ASSIGNED TASK:
Write out the entire listing exactly, so that each line matches the original.

DATA FOR THE TASK:
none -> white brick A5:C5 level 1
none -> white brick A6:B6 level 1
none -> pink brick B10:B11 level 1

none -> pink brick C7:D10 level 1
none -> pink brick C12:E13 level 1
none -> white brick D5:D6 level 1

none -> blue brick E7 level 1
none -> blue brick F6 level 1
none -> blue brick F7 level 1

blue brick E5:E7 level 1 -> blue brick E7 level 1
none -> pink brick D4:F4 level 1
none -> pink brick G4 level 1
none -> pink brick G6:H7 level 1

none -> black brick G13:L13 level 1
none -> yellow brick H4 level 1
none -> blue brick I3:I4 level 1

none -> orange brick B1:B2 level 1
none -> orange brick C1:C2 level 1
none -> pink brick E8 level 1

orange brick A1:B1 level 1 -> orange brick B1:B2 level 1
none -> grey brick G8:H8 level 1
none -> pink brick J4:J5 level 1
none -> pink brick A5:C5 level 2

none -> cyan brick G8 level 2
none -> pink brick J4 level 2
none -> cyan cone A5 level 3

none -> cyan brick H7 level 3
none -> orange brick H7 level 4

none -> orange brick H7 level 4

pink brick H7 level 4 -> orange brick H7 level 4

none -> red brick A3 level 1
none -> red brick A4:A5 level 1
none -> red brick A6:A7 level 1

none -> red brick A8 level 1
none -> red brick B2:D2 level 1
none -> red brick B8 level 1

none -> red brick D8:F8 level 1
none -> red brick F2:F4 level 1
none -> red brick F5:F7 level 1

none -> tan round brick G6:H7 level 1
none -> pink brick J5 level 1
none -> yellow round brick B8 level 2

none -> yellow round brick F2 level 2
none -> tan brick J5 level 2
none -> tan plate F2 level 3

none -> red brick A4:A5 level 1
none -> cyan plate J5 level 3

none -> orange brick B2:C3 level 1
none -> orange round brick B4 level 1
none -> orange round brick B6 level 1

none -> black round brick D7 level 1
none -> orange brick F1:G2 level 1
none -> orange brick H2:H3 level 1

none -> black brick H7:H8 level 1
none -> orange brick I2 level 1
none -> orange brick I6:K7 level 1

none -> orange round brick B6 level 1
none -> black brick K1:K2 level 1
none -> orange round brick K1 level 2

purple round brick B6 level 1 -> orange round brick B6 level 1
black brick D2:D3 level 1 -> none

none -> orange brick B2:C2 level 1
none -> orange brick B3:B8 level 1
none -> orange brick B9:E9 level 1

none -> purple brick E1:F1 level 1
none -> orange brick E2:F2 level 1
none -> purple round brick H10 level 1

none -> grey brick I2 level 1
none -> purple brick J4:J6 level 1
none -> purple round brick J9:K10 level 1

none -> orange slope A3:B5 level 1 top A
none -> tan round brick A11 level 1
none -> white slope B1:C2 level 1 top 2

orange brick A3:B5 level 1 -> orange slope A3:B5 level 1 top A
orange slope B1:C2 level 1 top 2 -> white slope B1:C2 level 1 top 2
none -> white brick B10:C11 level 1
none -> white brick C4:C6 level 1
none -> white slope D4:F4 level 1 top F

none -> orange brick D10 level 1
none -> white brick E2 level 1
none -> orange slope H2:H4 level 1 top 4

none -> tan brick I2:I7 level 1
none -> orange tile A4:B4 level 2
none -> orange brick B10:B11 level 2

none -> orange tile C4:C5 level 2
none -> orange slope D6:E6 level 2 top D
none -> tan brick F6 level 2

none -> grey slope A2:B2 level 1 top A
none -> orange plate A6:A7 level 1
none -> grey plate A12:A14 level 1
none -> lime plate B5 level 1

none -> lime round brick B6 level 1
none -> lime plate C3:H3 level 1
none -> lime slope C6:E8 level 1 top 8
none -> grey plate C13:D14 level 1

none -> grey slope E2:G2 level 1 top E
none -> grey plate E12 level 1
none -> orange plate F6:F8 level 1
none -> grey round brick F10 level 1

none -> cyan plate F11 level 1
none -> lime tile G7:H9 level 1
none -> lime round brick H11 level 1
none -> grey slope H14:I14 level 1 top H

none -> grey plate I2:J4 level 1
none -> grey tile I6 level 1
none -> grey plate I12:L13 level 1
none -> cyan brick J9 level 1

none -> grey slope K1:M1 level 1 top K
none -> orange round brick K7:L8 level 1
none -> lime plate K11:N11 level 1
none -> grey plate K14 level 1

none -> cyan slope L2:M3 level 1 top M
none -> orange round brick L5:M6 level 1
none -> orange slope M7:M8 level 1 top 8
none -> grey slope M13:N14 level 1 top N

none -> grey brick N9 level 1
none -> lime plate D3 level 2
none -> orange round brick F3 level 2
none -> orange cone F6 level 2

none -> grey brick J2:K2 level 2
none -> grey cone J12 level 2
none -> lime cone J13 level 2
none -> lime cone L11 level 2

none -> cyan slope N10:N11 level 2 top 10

SOLUTION FOR THIS PROBLEM:
none -> white brick A5:C5 level 1
none -> white brick A6:B6 level 1
none -> pink brick B10:B11 level 1

none -> pink brick C7:D10 level 1
none -> pink brick C12:E13 level 1
none -> white brick D5:D6 level 1

none -> blue brick E7 level 1
none -> blue brick F6 level 1
none -> blue brick F7 level 1

blue brick E5:E7 level 1 -> blue brick E7 level 1
none -> pink brick D4:F4 level 1
none -> pink brick G4 level 1
none -> pink brick G6:H7 level 1

none -> black brick G13:L13 level 1
none -> yellow brick H4 level 1
none -> blue brick I3:I4 level 1

none -> orange brick B1:B2 level 1
none -> orange brick C1:C2 level 1
none -> pink brick E8 level 1

orange brick A1:B1 level 1 -> orange brick B1:B2 level 1
none -> grey brick G8:H8 level 1
none -> pink brick J4:J5 level 1
none -> pink brick A5:C5 level 2

none -> cyan brick G8 level 2
none -> pink brick J4 level 2
none -> cyan cone A5 level 3

none -> cyan brick H7 level 3
none -> orange brick H7 level 4

none -> orange brick H7 level 4

pink brick H7 level 4 -> orange brick H7 level 4

none -> red brick A3 level 1
none -> red brick A4:A5 level 1
none -> red brick A6:A7 level 1

none -> red brick A8 level 1
none -> red brick B2:D2 level 1
none -> red brick B8 level 1

none -> red brick D8:F8 level 1
none -> red brick F2:F4 level 1
none -> red brick F5:F7 level 1

none -> tan round brick G6:H7 level 1
none -> pink brick J5 level 1
none -> yellow round brick B8 level 2

none -> yellow round brick F2 level 2
none -> tan brick J5 level 2
none -> tan plate F2 level 3

none -> red brick A4:A5 level 1
none -> cyan plate J5 level 3

none -> orange brick B2:C3 level 1
none -> orange round brick B4 level 1
none -> orange round brick B6 level 1

none -> black round brick D7 level 1
none -> orange brick F1:G2 level 1
none -> orange brick H2:H3 level 1

none -> black brick H7:H8 level 1
none -> orange brick I2 level 1
none -> orange brick I6:K7 level 1

none -> orange round brick B6 level 1
none -> black brick K1:K2 level 1
none -> orange round brick K1 level 2

purple round brick B6 level 1 -> orange round brick B6 level 1
black brick D2:D3 level 1 -> none

none -> orange brick B2:C2 level 1
none -> orange brick B3:B8 level 1
none -> orange brick B9:E9 level 1

none -> purple brick E1:F1 level 1
none -> orange brick E2:F2 level 1
none -> purple round brick H10 level 1

none -> grey brick I2 level 1
none -> purple brick J4:J6 level 1
none -> purple round brick J9:K10 level 1

none -> orange slope A3:B5 level 1 top A
none -> tan round brick A11 level 1
none -> white slope B1:C2 level 1 top 2

orange brick A3:B5 level 1 -> orange slope A3:B5 level 1 top A
orange slope B1:C2 level 1 top 2 -> white slope B1:C2 level 1 top 2
none -> white brick B10:C11 level 1
none -> white brick C4:C6 level 1
none -> white slope D4:F4 level 1 top F

none -> orange brick D10 level 1
none -> white brick E2 level 1
none -> orange slope H2:H4 level 1 top 4

none -> tan brick I2:I7 level 1
none -> orange tile A4:B4 level 2
none -> orange brick B10:B11 level 2

none -> orange tile C4:C5 level 2
none -> orange slope D6:E6 level 2 top D
none -> tan brick F6 level 2

none -> grey slope A2:B2 level 1 top A
none -> orange plate A6:A7 level 1
none -> grey plate A12:A14 level 1
none -> lime plate B5 level 1

none -> lime round brick B6 level 1
none -> lime plate C3:H3 level 1
none -> lime slope C6:E8 level 1 top 8
none -> grey plate C13:D14 level 1

none -> grey slope E2:G2 level 1 top E
none -> grey plate E12 level 1
none -> orange plate F6:F8 level 1
none -> grey round brick F10 level 1

none -> cyan plate F11 level 1
none -> lime tile G7:H9 level 1
none -> lime round brick H11 level 1
none -> grey slope H14:I14 level 1 top H

none -> grey plate I2:J4 level 1
none -> grey tile I6 level 1
none -> grey plate I12:L13 level 1
none -> cyan brick J9 level 1

none -> grey slope K1:M1 level 1 top K
none -> orange round brick K7:L8 level 1
none -> lime plate K11:N11 level 1
none -> grey plate K14 level 1

none -> cyan slope L2:M3 level 1 top M
none -> orange round brick L5:M6 level 1
none -> orange slope M7:M8 level 1 top 8
none -> grey slope M13:N14 level 1 top N

none -> grey brick N9 level 1
none -> lime plate D3 level 2
none -> orange round brick F3 level 2
none -> orange cone F6 level 2

none -> grey brick J2:K2 level 2
none -> grey cone J12 level 2
none -> lime cone J13 level 2
none -> lime cone L11 level 2

none -> cyan slope N10:N11 level 2 top 10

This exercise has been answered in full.